::: Exercise data

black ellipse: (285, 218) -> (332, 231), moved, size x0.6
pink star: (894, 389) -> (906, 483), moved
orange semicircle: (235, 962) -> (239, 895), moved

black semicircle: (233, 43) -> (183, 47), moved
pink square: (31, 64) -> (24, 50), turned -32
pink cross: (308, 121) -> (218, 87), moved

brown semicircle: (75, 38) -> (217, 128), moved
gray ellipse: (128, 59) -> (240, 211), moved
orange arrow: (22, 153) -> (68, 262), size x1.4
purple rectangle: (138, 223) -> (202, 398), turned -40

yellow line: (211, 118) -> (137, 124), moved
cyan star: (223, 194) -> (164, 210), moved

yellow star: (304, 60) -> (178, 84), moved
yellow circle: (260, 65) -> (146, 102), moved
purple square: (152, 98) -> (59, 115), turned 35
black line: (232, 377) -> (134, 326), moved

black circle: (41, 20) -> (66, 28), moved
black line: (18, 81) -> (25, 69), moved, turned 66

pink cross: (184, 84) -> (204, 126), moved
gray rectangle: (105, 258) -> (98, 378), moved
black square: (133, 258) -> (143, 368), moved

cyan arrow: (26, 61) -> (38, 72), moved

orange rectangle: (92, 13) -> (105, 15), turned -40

::::::
::: Exercise data

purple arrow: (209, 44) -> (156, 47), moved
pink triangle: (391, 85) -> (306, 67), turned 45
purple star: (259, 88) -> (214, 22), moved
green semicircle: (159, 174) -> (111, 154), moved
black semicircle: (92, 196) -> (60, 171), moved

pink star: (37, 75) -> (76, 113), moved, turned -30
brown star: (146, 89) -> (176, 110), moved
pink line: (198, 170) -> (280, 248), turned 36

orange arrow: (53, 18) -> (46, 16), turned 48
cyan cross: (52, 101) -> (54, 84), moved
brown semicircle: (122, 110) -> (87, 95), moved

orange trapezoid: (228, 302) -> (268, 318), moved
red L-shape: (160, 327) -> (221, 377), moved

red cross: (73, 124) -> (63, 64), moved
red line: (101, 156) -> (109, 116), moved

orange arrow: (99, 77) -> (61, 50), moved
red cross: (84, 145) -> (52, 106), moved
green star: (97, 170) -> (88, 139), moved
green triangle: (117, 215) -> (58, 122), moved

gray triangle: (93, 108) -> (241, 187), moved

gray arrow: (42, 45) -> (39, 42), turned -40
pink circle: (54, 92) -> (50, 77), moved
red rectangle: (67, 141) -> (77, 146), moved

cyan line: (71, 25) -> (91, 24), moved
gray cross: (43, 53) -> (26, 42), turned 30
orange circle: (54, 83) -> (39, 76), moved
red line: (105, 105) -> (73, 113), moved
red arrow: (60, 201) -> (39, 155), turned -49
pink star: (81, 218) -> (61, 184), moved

::::::

◆ Problem to work on ◆
Find the word "turned" in the records and pull out each line that has it.

◆ Exercise result ◆
pink square: (31, 64) -> (24, 50), turned -32
purple rectangle: (138, 223) -> (202, 398), turned -40
purple square: (152, 98) -> (59, 115), turned 35
black line: (18, 81) -> (25, 69), moved, turned 66
orange rectangle: (92, 13) -> (105, 15), turned -40
pink triangle: (391, 85) -> (306, 67), turned 45
pink star: (37, 75) -> (76, 113), moved, turned -30
pink line: (198, 170) -> (280, 248), turned 36
orange arrow: (53, 18) -> (46, 16), turned 48
gray arrow: (42, 45) -> (39, 42), turned -40
gray cross: (43, 53) -> (26, 42), turned 30
red arrow: (60, 201) -> (39, 155), turned -49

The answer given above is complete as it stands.